__YOUR GOAL__
Without the pictures, repeat all of the data exactly as it appears below.
━━━ MATERIAL FOR THE TASK
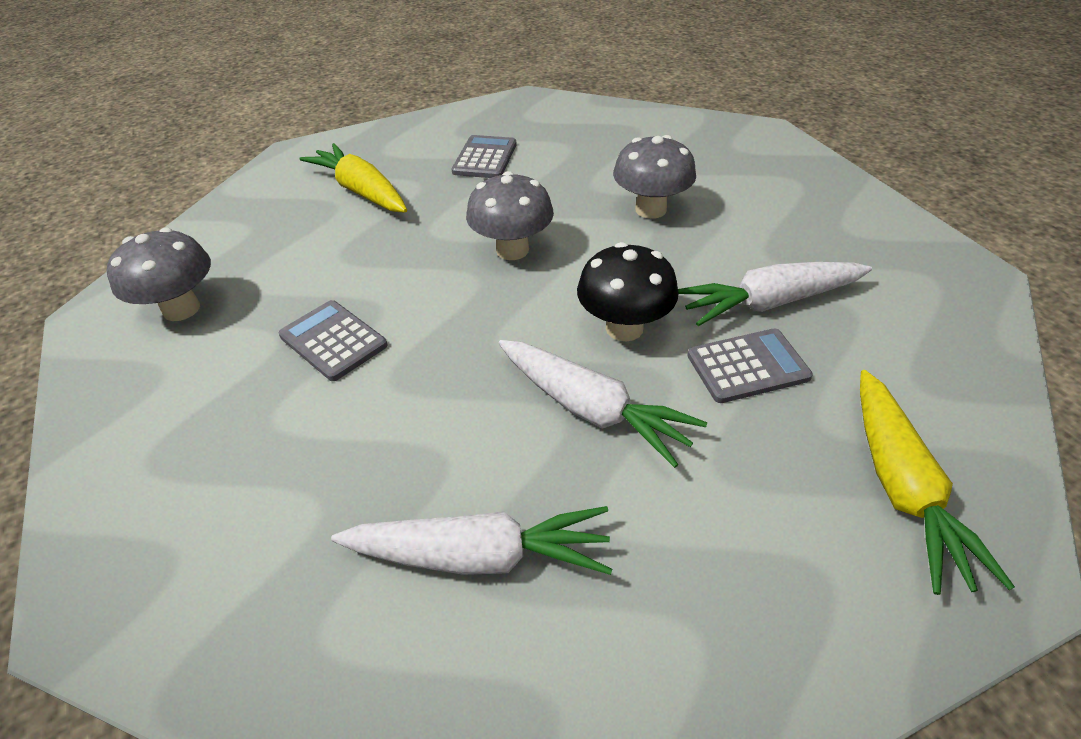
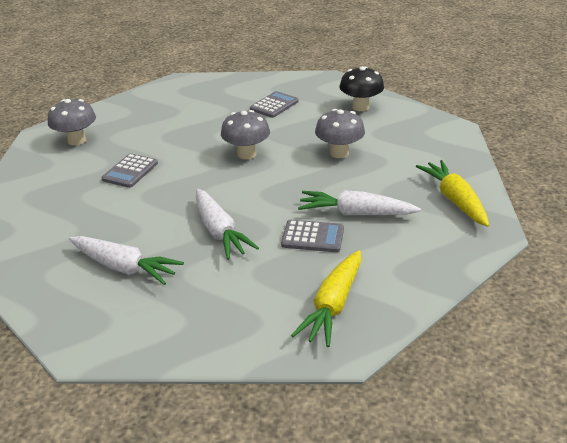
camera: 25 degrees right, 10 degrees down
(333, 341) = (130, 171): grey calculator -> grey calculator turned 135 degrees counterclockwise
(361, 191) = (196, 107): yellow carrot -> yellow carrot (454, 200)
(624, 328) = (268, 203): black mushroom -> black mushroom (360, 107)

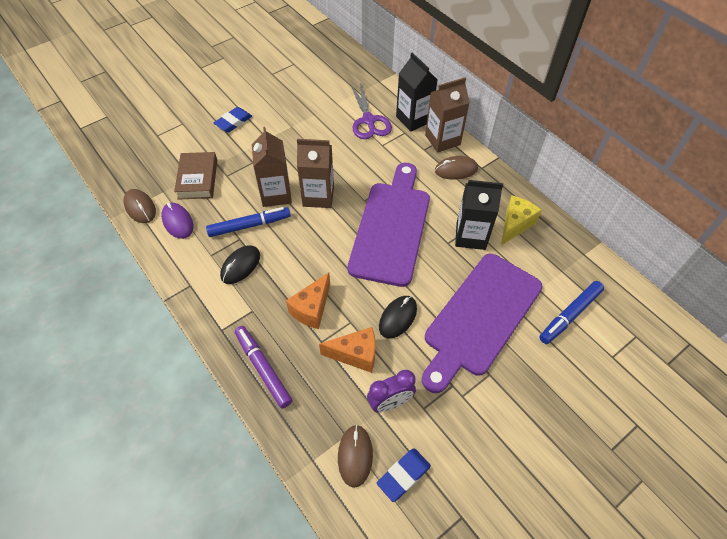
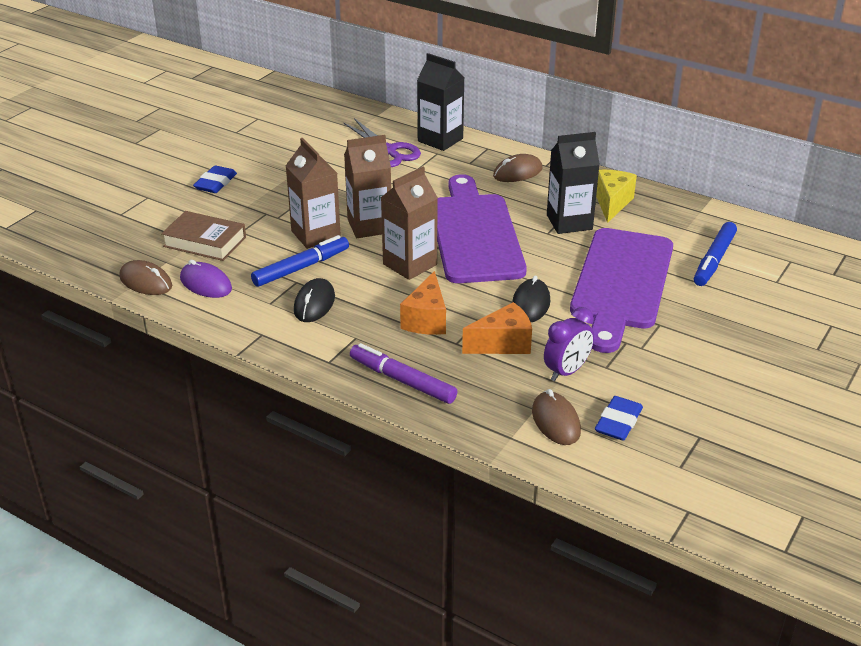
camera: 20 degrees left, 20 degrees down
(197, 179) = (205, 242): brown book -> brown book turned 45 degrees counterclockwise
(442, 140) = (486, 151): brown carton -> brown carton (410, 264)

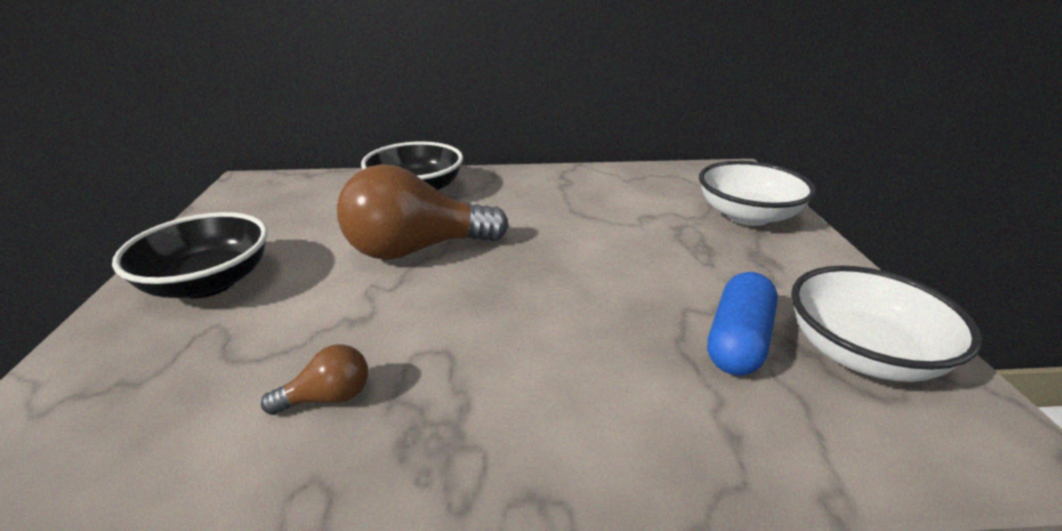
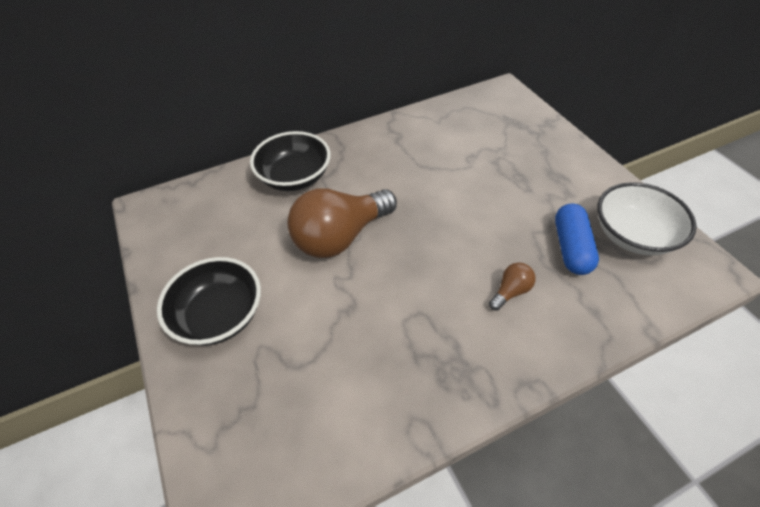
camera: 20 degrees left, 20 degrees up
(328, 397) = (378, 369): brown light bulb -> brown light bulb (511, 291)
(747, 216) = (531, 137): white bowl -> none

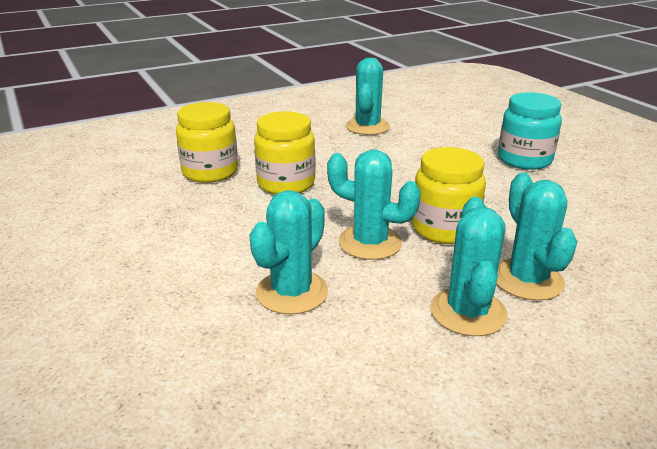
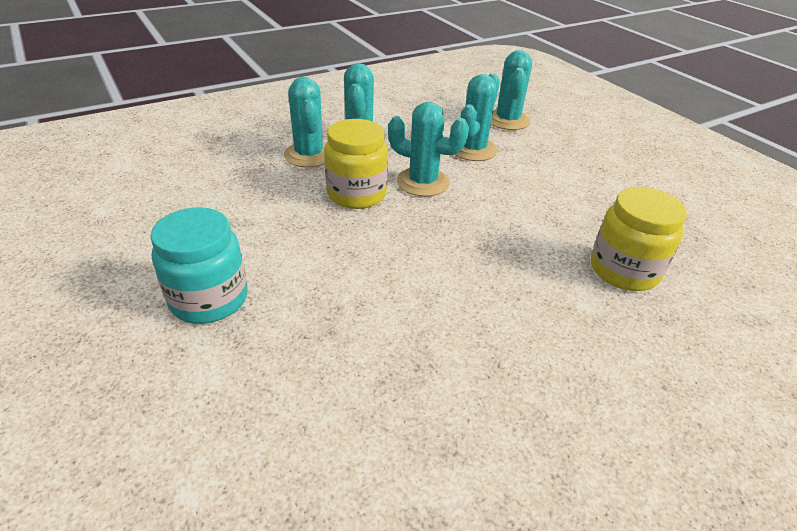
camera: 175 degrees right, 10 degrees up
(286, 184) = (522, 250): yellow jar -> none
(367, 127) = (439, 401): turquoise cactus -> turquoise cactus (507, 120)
━━━━━━
__REPLY TO THE TASK__
camera: 25 degrees right, 10 degrees down
(333, 341) = (130, 171): grey calculator -> grey calculator turned 135 degrees counterclockwise
(361, 191) = (196, 107): yellow carrot -> yellow carrot (454, 200)
(624, 328) = (268, 203): black mushroom -> black mushroom (360, 107)

camera: 20 degrees left, 20 degrees down
(197, 179) = (205, 242): brown book -> brown book turned 45 degrees counterclockwise
(442, 140) = (486, 151): brown carton -> brown carton (410, 264)

camera: 20 degrees left, 20 degrees up
(328, 397) = (378, 369): brown light bulb -> brown light bulb (511, 291)
(747, 216) = (531, 137): white bowl -> none

camera: 175 degrees right, 10 degrees up
(286, 184) = (522, 250): yellow jar -> none
(367, 127) = (439, 401): turquoise cactus -> turquoise cactus (507, 120)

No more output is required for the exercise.